WHAT NEEDS TO BE DONE
The expected reply is all of the data, returned exactly.

DATASET EXTRACT

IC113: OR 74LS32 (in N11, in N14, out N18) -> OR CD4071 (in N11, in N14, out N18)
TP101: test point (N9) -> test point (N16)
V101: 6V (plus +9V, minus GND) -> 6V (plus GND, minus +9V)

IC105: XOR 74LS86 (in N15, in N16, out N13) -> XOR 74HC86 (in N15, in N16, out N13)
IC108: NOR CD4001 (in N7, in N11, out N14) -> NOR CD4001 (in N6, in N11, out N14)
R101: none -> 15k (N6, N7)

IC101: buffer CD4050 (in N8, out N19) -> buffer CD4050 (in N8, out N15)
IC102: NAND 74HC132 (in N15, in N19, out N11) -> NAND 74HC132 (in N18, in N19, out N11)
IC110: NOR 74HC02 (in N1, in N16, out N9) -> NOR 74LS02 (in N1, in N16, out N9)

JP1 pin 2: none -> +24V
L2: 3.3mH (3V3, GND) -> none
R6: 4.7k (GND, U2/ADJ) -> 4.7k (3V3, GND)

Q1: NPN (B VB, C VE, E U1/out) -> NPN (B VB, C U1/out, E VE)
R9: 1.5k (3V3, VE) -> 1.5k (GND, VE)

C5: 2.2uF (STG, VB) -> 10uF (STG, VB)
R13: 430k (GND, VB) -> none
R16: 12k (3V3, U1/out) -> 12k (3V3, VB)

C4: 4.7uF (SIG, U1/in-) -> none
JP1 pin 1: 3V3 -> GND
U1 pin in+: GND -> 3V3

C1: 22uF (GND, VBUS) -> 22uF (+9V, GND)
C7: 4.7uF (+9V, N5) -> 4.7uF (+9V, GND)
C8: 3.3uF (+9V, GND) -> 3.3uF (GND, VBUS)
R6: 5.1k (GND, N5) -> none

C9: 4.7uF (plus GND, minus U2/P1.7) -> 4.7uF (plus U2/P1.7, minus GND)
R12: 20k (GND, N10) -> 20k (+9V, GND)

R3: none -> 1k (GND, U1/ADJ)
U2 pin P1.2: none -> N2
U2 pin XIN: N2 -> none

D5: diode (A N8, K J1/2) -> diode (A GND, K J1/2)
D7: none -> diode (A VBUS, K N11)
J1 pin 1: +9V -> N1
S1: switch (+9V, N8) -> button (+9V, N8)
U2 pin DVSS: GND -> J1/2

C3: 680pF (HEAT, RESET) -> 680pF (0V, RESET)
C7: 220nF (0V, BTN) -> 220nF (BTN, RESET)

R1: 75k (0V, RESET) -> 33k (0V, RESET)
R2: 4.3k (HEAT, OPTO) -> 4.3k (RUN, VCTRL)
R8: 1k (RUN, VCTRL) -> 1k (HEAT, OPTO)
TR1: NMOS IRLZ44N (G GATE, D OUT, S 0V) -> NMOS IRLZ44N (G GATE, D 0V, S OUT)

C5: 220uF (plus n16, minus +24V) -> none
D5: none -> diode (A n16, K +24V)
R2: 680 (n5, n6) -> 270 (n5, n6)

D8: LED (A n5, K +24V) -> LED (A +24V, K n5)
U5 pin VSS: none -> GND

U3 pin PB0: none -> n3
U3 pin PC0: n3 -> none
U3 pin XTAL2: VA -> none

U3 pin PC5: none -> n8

PROBLEM SOLUTION
IC113: OR 74LS32 (in N11, in N14, out N18) -> OR CD4071 (in N11, in N14, out N18)
TP101: test point (N9) -> test point (N16)
V101: 6V (plus +9V, minus GND) -> 6V (plus GND, minus +9V)

IC105: XOR 74LS86 (in N15, in N16, out N13) -> XOR 74HC86 (in N15, in N16, out N13)
IC108: NOR CD4001 (in N7, in N11, out N14) -> NOR CD4001 (in N6, in N11, out N14)
R101: none -> 15k (N6, N7)

IC101: buffer CD4050 (in N8, out N19) -> buffer CD4050 (in N8, out N15)
IC102: NAND 74HC132 (in N15, in N19, out N11) -> NAND 74HC132 (in N18, in N19, out N11)
IC110: NOR 74HC02 (in N1, in N16, out N9) -> NOR 74LS02 (in N1, in N16, out N9)

JP1 pin 2: none -> +24V
L2: 3.3mH (3V3, GND) -> none
R6: 4.7k (GND, U2/ADJ) -> 4.7k (3V3, GND)

Q1: NPN (B VB, C VE, E U1/out) -> NPN (B VB, C U1/out, E VE)
R9: 1.5k (3V3, VE) -> 1.5k (GND, VE)

C5: 2.2uF (STG, VB) -> 10uF (STG, VB)
R13: 430k (GND, VB) -> none
R16: 12k (3V3, U1/out) -> 12k (3V3, VB)

C4: 4.7uF (SIG, U1/in-) -> none
JP1 pin 1: 3V3 -> GND
U1 pin in+: GND -> 3V3

C1: 22uF (GND, VBUS) -> 22uF (+9V, GND)
C7: 4.7uF (+9V, N5) -> 4.7uF (+9V, GND)
C8: 3.3uF (+9V, GND) -> 3.3uF (GND, VBUS)
R6: 5.1k (GND, N5) -> none

C9: 4.7uF (plus GND, minus U2/P1.7) -> 4.7uF (plus U2/P1.7, minus GND)
R12: 20k (GND, N10) -> 20k (+9V, GND)

R3: none -> 1k (GND, U1/ADJ)
U2 pin P1.2: none -> N2
U2 pin XIN: N2 -> none

D5: diode (A N8, K J1/2) -> diode (A GND, K J1/2)
D7: none -> diode (A VBUS, K N11)
J1 pin 1: +9V -> N1
S1: switch (+9V, N8) -> button (+9V, N8)
U2 pin DVSS: GND -> J1/2

C3: 680pF (HEAT, RESET) -> 680pF (0V, RESET)
C7: 220nF (0V, BTN) -> 220nF (BTN, RESET)

R1: 75k (0V, RESET) -> 33k (0V, RESET)
R2: 4.3k (HEAT, OPTO) -> 4.3k (RUN, VCTRL)
R8: 1k (RUN, VCTRL) -> 1k (HEAT, OPTO)
TR1: NMOS IRLZ44N (G GATE, D OUT, S 0V) -> NMOS IRLZ44N (G GATE, D 0V, S OUT)

C5: 220uF (plus n16, minus +24V) -> none
D5: none -> diode (A n16, K +24V)
R2: 680 (n5, n6) -> 270 (n5, n6)

D8: LED (A n5, K +24V) -> LED (A +24V, K n5)
U5 pin VSS: none -> GND

U3 pin PB0: none -> n3
U3 pin PC0: n3 -> none
U3 pin XTAL2: VA -> none

U3 pin PC5: none -> n8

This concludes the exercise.